Exercise instructions —
Leaving out all pictures, write out word for word the lines from the one containing "nutebal (grey) (2nd from left)" to the end of the data below.

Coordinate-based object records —
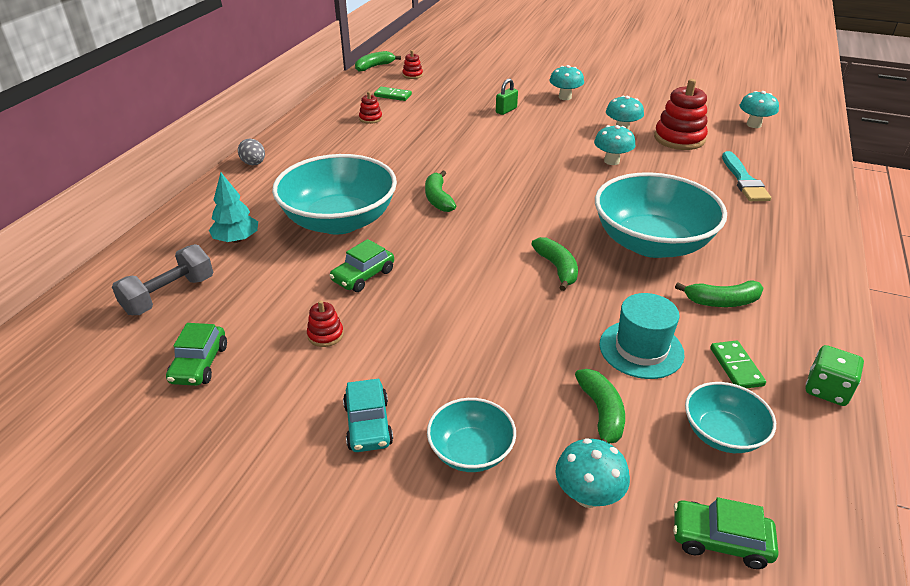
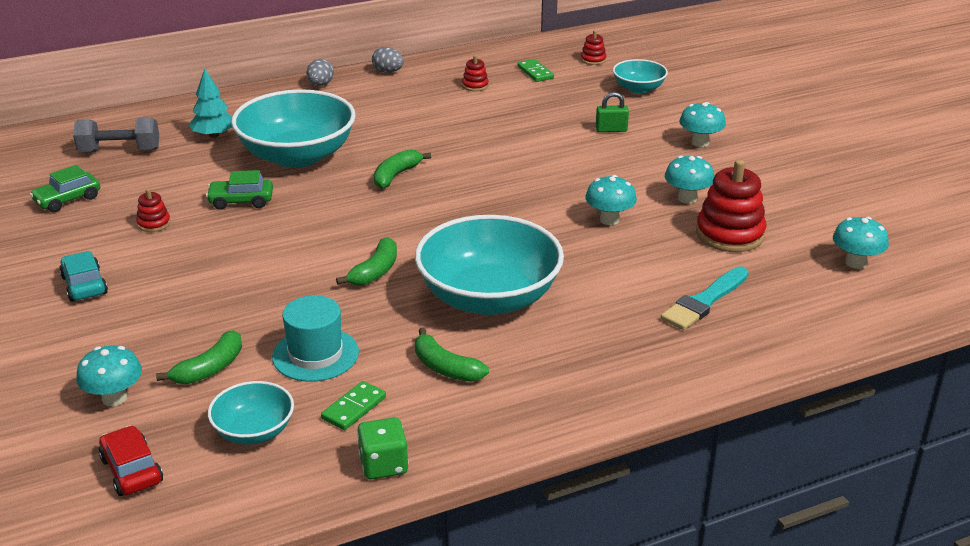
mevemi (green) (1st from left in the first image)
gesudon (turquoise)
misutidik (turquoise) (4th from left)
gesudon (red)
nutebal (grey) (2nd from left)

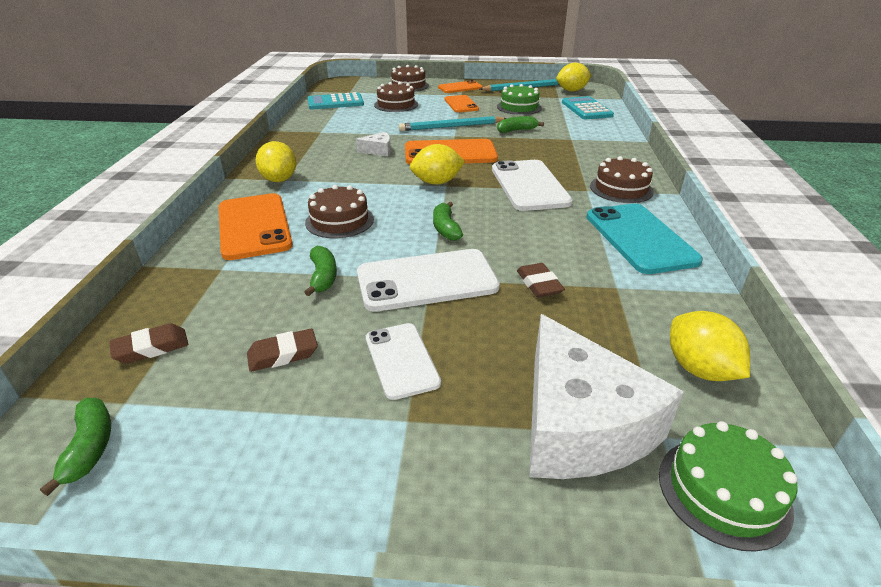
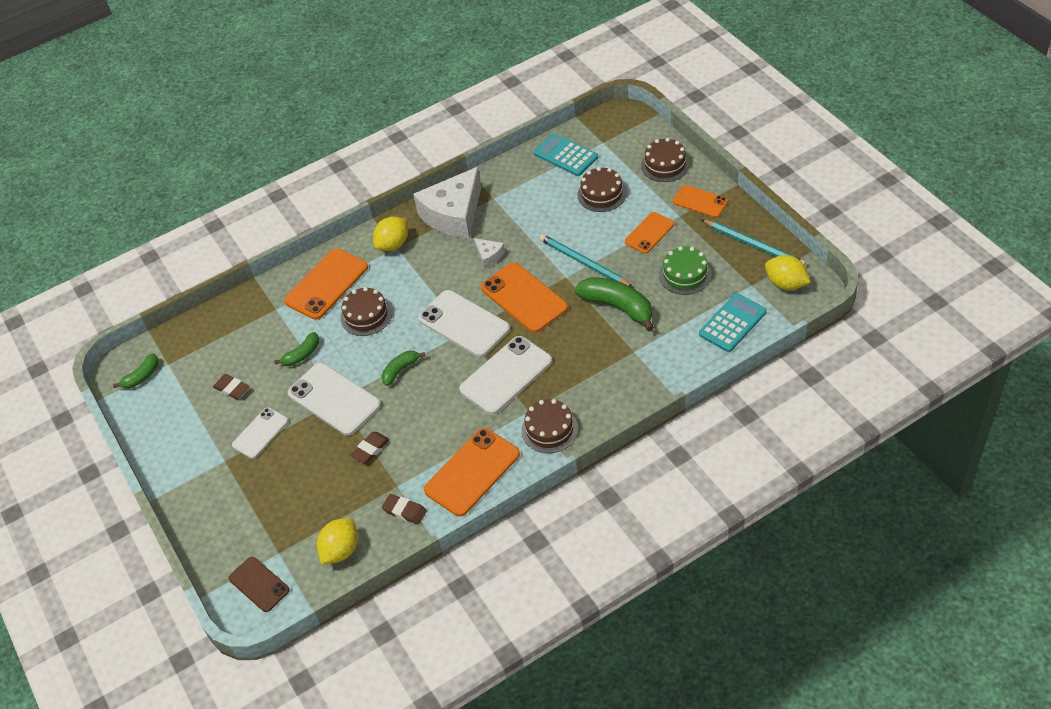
mevemi (green) (4th from left)
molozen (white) (3rd from left)
molozen (orange) (2nd from left)
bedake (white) (1st from left)
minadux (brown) (3rd from left)
molozen (brown)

Your response —
nutebal (grey) (2nd from left)

mevemi (green) (4th from left)
molozen (white) (3rd from left)
molozen (orange) (2nd from left)
bedake (white) (1st from left)
minadux (brown) (3rd from left)
molozen (brown)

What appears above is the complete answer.